▶ [Brief] Would you restate each line of the data below word for word, without its pictures?
** Data for review follows **
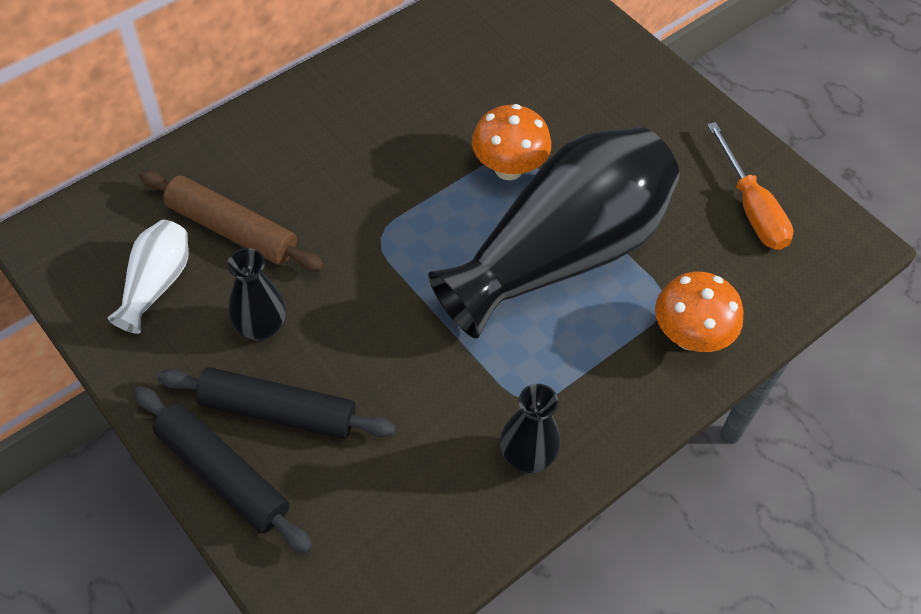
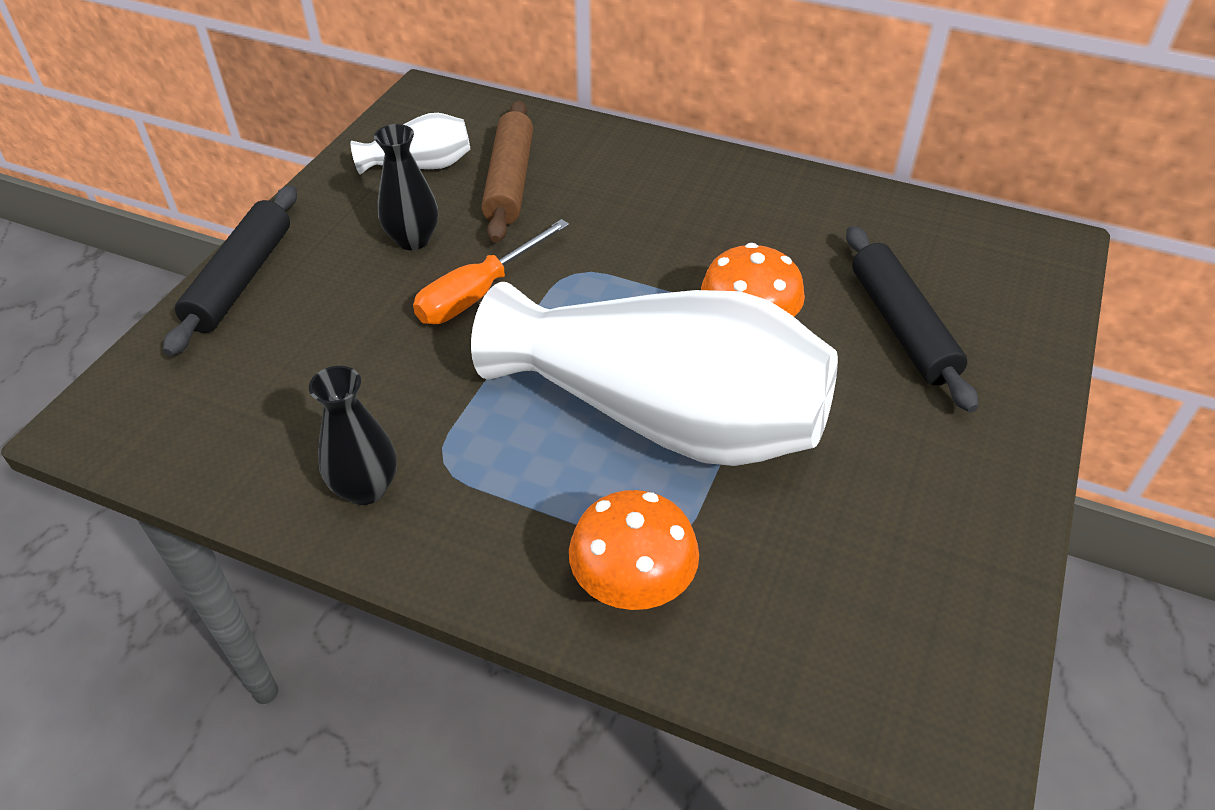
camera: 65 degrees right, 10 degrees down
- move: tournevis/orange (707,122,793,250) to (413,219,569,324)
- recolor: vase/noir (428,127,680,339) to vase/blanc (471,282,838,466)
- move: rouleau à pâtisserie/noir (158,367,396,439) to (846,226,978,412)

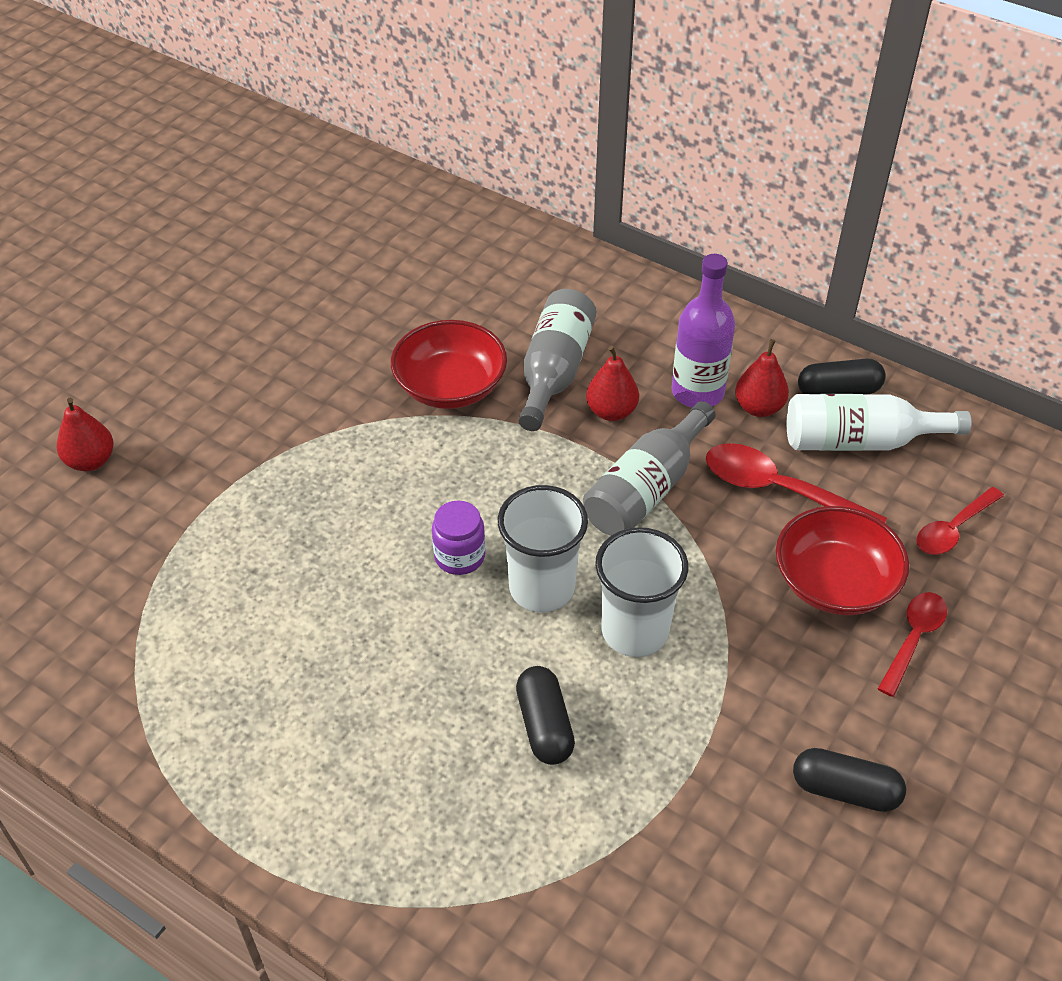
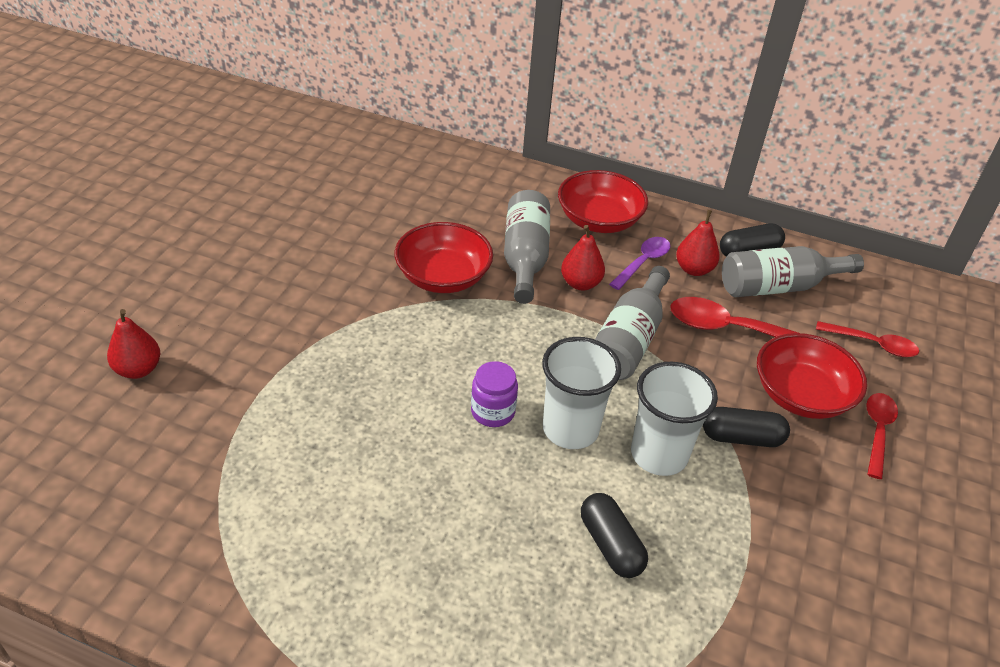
camera: 15 degrees left, 5 degrees down
- insert: bol/rouge (558,170,648,233)
- replace: bouteille/violet (672,254,735,407) to cuillère/violet (609,237,670,290)
- move: gélule/noir (793,748,906,812) to (703,407,790,447)
- recolor: bouteille/blanc (787,394,972,451) to bouteille/gris (722,246,864,297)
- rotate: cuillère/rouge (917,487,1004,555) = (816,321,919,357) 105 degrees counterclockwise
** End of Data for review **
▶ [Response to the task]
camera: 65 degrees right, 10 degrees down
- move: tournevis/orange (707,122,793,250) to (413,219,569,324)
- recolor: vase/noir (428,127,680,339) to vase/blanc (471,282,838,466)
- move: rouleau à pâtisserie/noir (158,367,396,439) to (846,226,978,412)

camera: 15 degrees left, 5 degrees down
- insert: bol/rouge (558,170,648,233)
- replace: bouteille/violet (672,254,735,407) to cuillère/violet (609,237,670,290)
- move: gélule/noir (793,748,906,812) to (703,407,790,447)
- recolor: bouteille/blanc (787,394,972,451) to bouteille/gris (722,246,864,297)
- rotate: cuillère/rouge (917,487,1004,555) = (816,321,919,357) 105 degrees counterclockwise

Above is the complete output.